» Exercise objective
Beginning at the line that contains "(583, 224) = (319, 254): none -> pink rocket", transcribe every line up to the last one in the material below. Include no other lines.

» Stored data
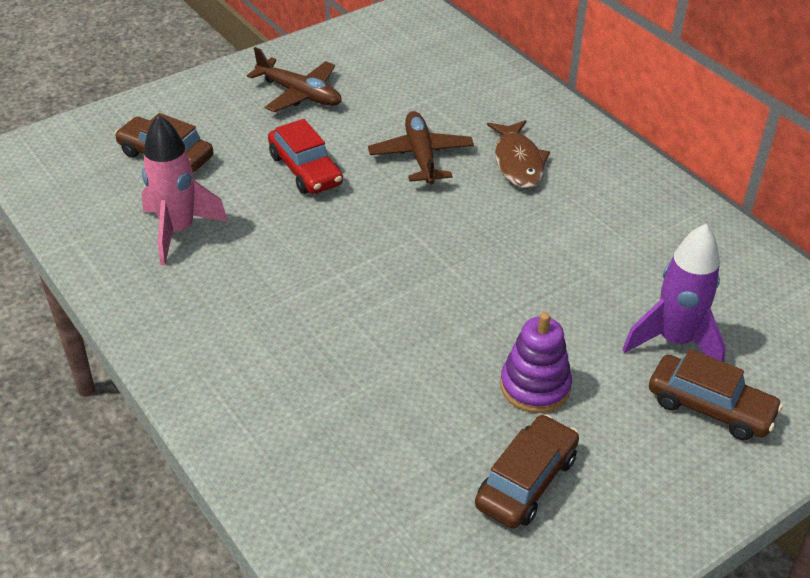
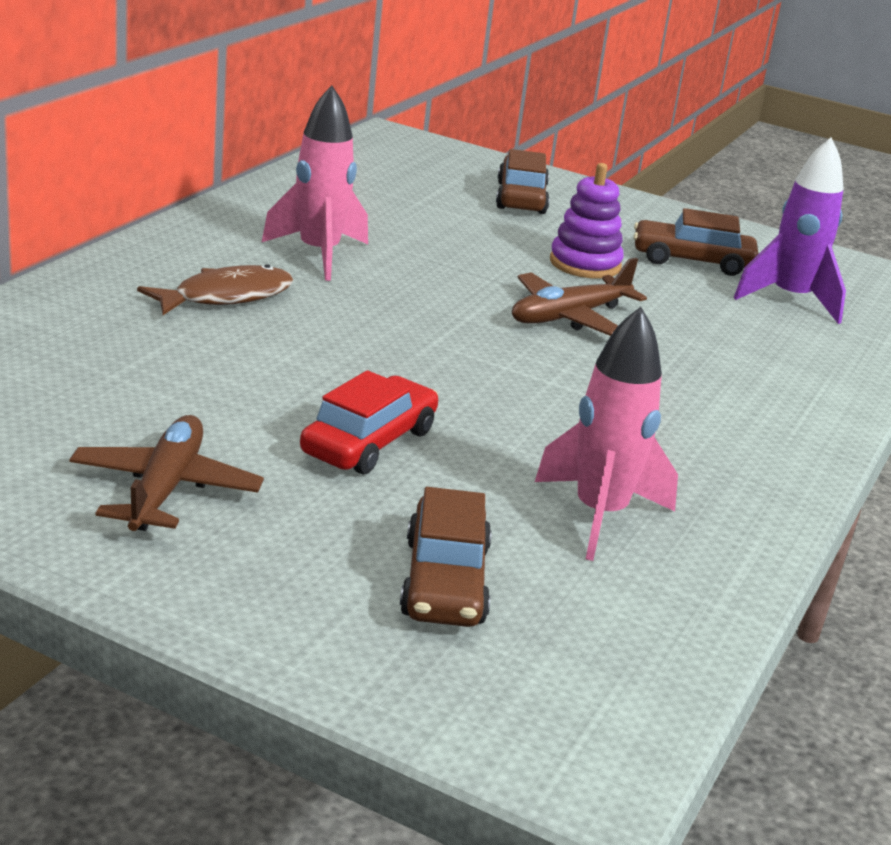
camera: 120 degrees left, 15 degrees down
(421, 156) = (263, 360): brown plane -> brown plane (569, 317)
(583, 224) = (319, 254): none -> pink rocket
(674, 341) = (456, 211): purple rocket -> purple rocket (790, 299)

» Answer section
(583, 224) = (319, 254): none -> pink rocket
(674, 341) = (456, 211): purple rocket -> purple rocket (790, 299)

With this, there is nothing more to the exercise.